Dataset items
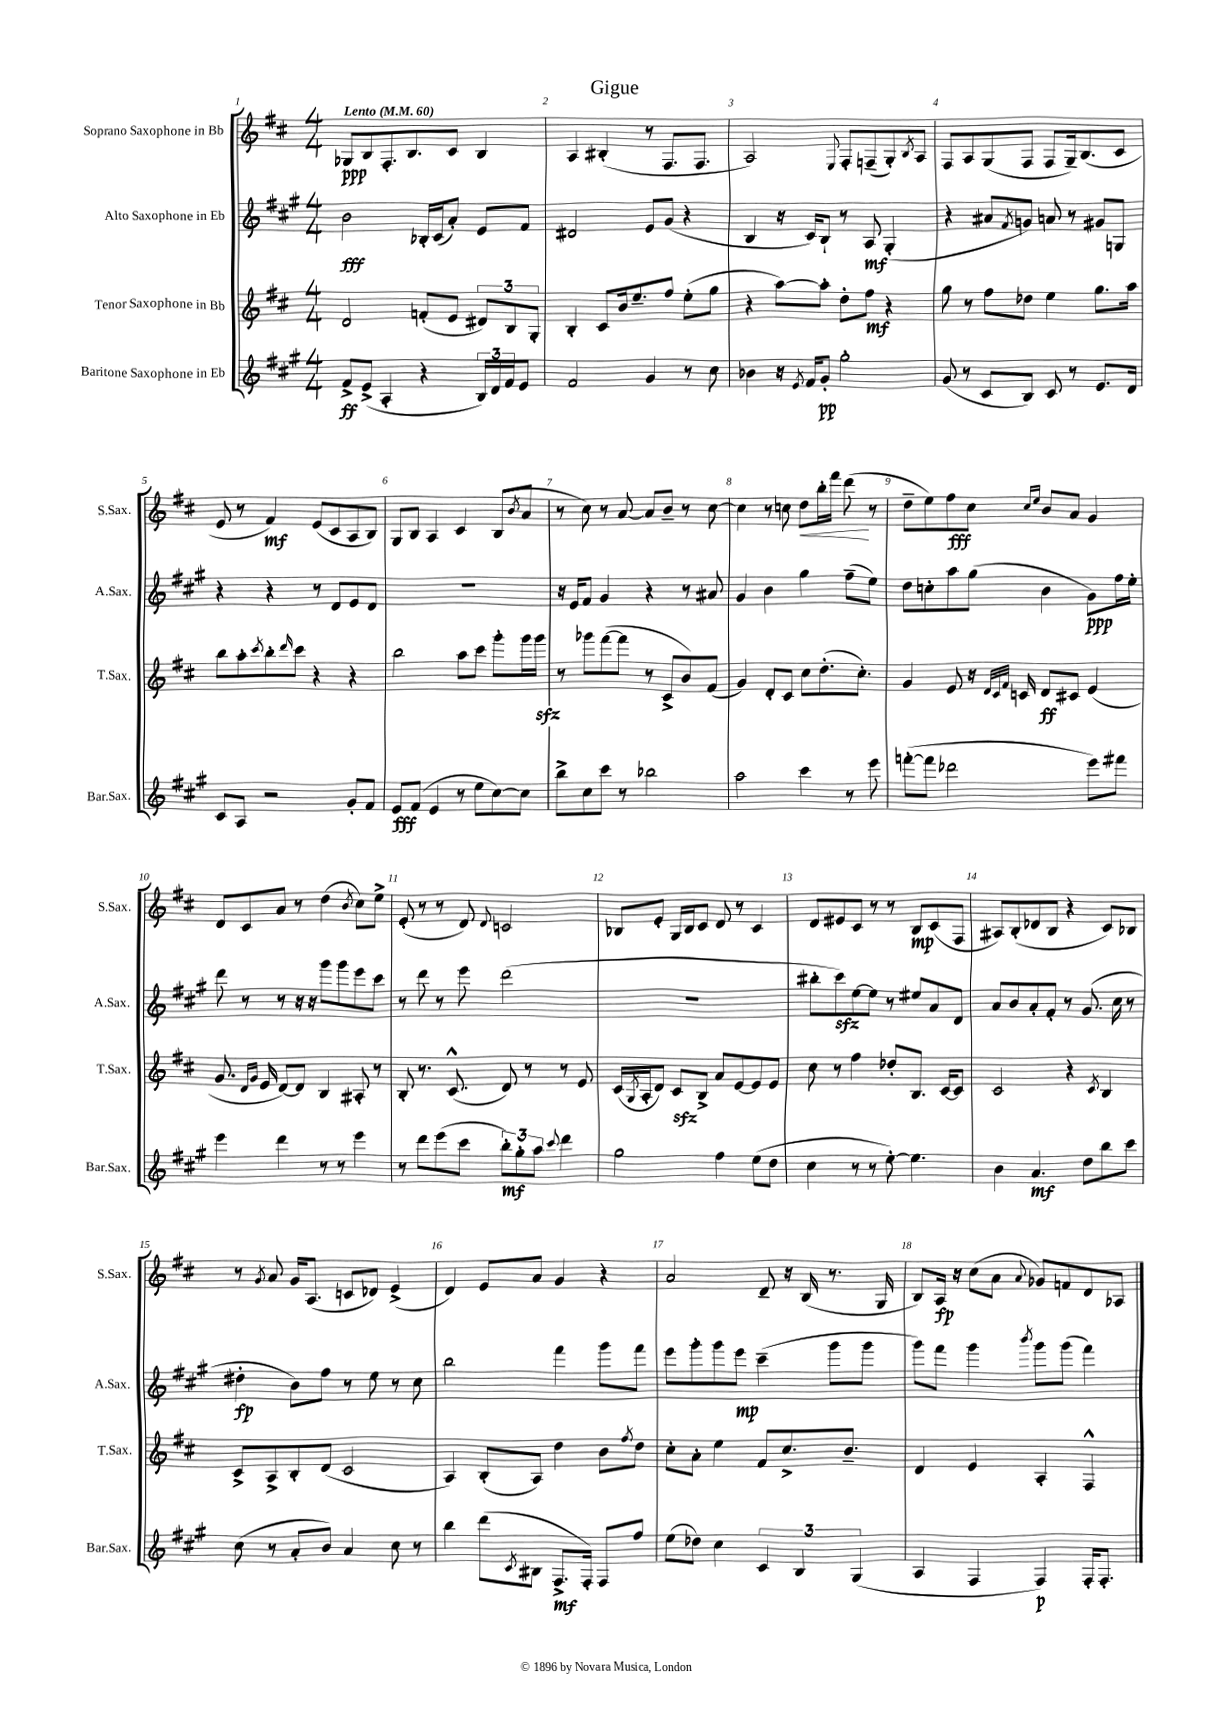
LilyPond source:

\header { title = "Gigue" }
<<
\new StaffGroup <<
\new Staff = "s0" \with { instrumentName = "Soprano Saxophone in Bb" shortInstrumentName = "S.Sax." } {
    \clef treble \key d \major \numericTimeSignature \time 4/4 \tempo "Lento" 4 = 60
    ges8\ppp b8 fis8.-. b8. cis'8 b4 |
    a4 bis4-.( r8 fis8. fis8. |
    a2) \appoggiatura { e8 } fis8-. f8--( g8-.) \acciaccatura { b8 } a8 |
    fis8 a8 g8( fis8 fis8 g16--) b8.( cis'8 |
    e'8 r8 fis'4\mf) e'8( cis'8 a8 b8) |
    g8 b8 a4 cis'4 b8( \acciaccatura { b'8 } a'8 |
    r8 cis''8) r8 a'8~ a'8 b'8-- r8 cis''8~ |
    cis''4 r8 c''8 d''8\< b''16-. fis'''16 d'''8\!( r8 |
    d''8-- e''8) fis''8\fff cis''8 \grace { cis''16 e''16 } b'8 a'8 g'4 |
    d'8 cis'8 a'8 r8 d''4( \acciaccatura { b'8 } cis''8) e''8-> |
    e'8-.( r8 r8 d'8) \appoggiatura { d'8 } c'2 |
    bes8 e'8-. g16 bes16 cis'8 d'8 r8 cis'4 |
    d'8 eis'8 cis'8 r8 r8 b8\mp cis'8( fis8 |
    ais8) b8-.( des'8 b8 r4 cis'8) bes8 |
    r8 \acciaccatura { g'8 } a'8 g'16 a8.( c'8 des'8) e'4->( |
    d'4) e'8 a'8 g'4 r4 |
    a'2 d'8-- r16 b16( r8. g16 |
    b8) a16\fp r16 cis''8( a'8 \appoggiatura { a'8 } ges'8) f'8 d'8 aes8 \bar "|." |
}
\new Staff = "s1" \with { instrumentName = "Alto Saxophone in Eb" shortInstrumentName = "A.Sax." } {
    \clef treble \key a \major \numericTimeSignature \time 4/4
    b'2\fff bes16-. cis'16( a'8-.) e'8 fis'8 |
    dis'2 e'8 gis'8( r4 |
    b4 r16 cis'16) b8-! r8 a8\mf gis4-.( |
    r4 ais'8 \acciaccatura { fis'8 } g'8) a'8 r8 gis'8 g8 |
    r4 r4 r8 d'8 e'8 d'8 |
    R1 |
    r16 e'16 fis'8 gis'4 r4 r8 ais'8 |
    gis'4 b'4 gis''4 fis''8--( e''8) |
    d''8 c''8-. a''8 gis''8( b'4 gis'8\ppp) fis''16 e''16-. |
    d'''8 r8 r8 r16 r16 gis'''8 gis'''8 e'''8 cis'''8 |
    r8 d'''8 r8 e'''8 d'''2( |
    R1 |
    bis''8-. cis'''8\sfz) e''8~ e''8 r8 eis''8 a'8 d'8 |
    a'8 b'8 a'8-. fis'8-. r8 gis'8.( cis''16 r8 |
    dis''4-.\fp b'8) fis''8 r8 e''8 r8 cis''8 |
    b''2 fis'''4 gis'''8 fis'''8 |
    e'''8 gis'''8-. gis'''8 e'''8\mp cis'''4--( gis'''8 gis'''8 |
    gis'''8) fis'''8 gis'''4 \acciaccatura { b'''8 } gis'''8 gis'''8( fis'''4) \bar "|." |
}
\new Staff = "s2" \with { instrumentName = "Tenor Saxophone in Bb" shortInstrumentName = "T.Sax." } {
    \clef treble \key d \major \numericTimeSignature \time 4/4
    d'2 f'8-.( e'8 \tuplet 3/2 { dis'8) b8 g8-. } |
    b4-. cis'8 b'16 e''8.-- fis''8 e''8-.( g''8 |
    r4 a''8~) a''8-. d''8-. fis''8\mf r4 |
    g''8 r8 fis''8 des''8 e''4 g''8. a''16 |
    b''8 a''8-. \acciaccatura { cis'''8 } b''8-. \grace { d'''16 } cis'''8 r4 r4 |
    b''2 a''8 cis'''8 g'''8-. g'''16 g'''16\sfz |
    r8 ges'''8 fis'''8~( fis'''8 r8 cis'8-> b'8) fis'8( |
    g'4) d'8-. cis'8 cis''8 d''8.-.( cis''8.-.) |
    g'4 e'8 r16 \grace { d'32 cis'32 fis'32 } c'16 d'8\ff cis'8 e'4( |
    g'8. \grace { d'16 g'16 } e'16 d'8~) d'8 b4 ais8-. r8 |
    b8-. r8. cis'8.-^( d'8) r8 r8 e'8 |
    cis'16( \acciaccatura { g8 } a16-. d'8) cis'8\sfz b8-> a'8 e'8~ e'8 e'8 |
    cis''8 r8 fis''4 des''8-. b8. cis'16~ cis'8 |
    cis'2 r4 \acciaccatura { cis'8 } b4 |
    cis'8-> a8-> b8-. d'8( cis'2 |
    a4) b8-.( a8) d''4 b'8 \acciaccatura { fis''8 } d''8 |
    cis''8-. a'8-. e''4 fis'8 cis''8.-> b'8.-- |
    d'4 e'4 a4-. fis4-^ \bar "|." |
}
\new Staff = "s3" \with { instrumentName = "Baritone Saxophone in Eb" shortInstrumentName = "Bar.Sax." } {
    \clef treble \key a \major \numericTimeSignature \time 4/4
    fis'8->\ff e'8->( a4-. r4 \tuplet 3/2 { b16) d'16 fis'16 } e'8 |
    fis'2 gis'4 r8 cis''8 |
    bes'4 r16 \acciaccatura { e'8 } fis'16 gis'8-.\pp gis''2-. |
    gis'8( r8 cis'8 b8) cis'8 r8 e'8. d'16 |
    cis'8 a8 r2 gis'8-. fis'8 |
    e'8\fff fis'8( e'4 r8 e''8 cis''8~) cis''8 |
    b''8-> cis''8 cis'''8 r8 bes''2 |
    a''2 cis'''4 r8 e'''8 |
    f'''8~-.( f'''8 des'''2 e'''8) fis'''8 |
    e'''4 d'''4 r8 r8 e'''4 |
    r8 d'''8 e'''8( cis'''8 \tuplet 3/2 { b''8-.\mf) gis''8-. a''8 } \appoggiatura { cis'''8 } d'''4 |
    gis''2 fis''4 e''8( d''8 |
    cis''4 r8 r8 e''8~-.) e''4. |
    b'4 a'4.\mf d''8 b''8 cis'''8 |
    cis''8( r8 a'8-. b'8) a'4 cis''8 r8 |
    b''4 d'''8( \acciaccatura { cis'8 } bis8 fis8.->\mf fis16-.) fis8 fis''8 |
    e''8( des''8) cis''4 \tuplet 3/2 { cis'4 b4 gis4( } |
    a4 fis4 fis4\p) fis16-. fis8.-. \bar "|." |
}
>>
>>
\layout { \context { \Score \override BarNumber.break-visibility = ##(#f #t #t) barNumberVisibility = #all-bar-numbers-visible } }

INSTRUCTIONS TO FOLLOW: Filter the data above, keeping only the lines that contain the string "Saxophone".

CORRECT RESPONSE:
\new Staff = "s0" \with { instrumentName = "Soprano Saxophone in Bb" shortInstrumentName = "S.Sax." } {
\new Staff = "s1" \with { instrumentName = "Alto Saxophone in Eb" shortInstrumentName = "A.Sax." } {
\new Staff = "s2" \with { instrumentName = "Tenor Saxophone in Bb" shortInstrumentName = "T.Sax." } {
\new Staff = "s3" \with { instrumentName = "Baritone Saxophone in Eb" shortInstrumentName = "Bar.Sax." } {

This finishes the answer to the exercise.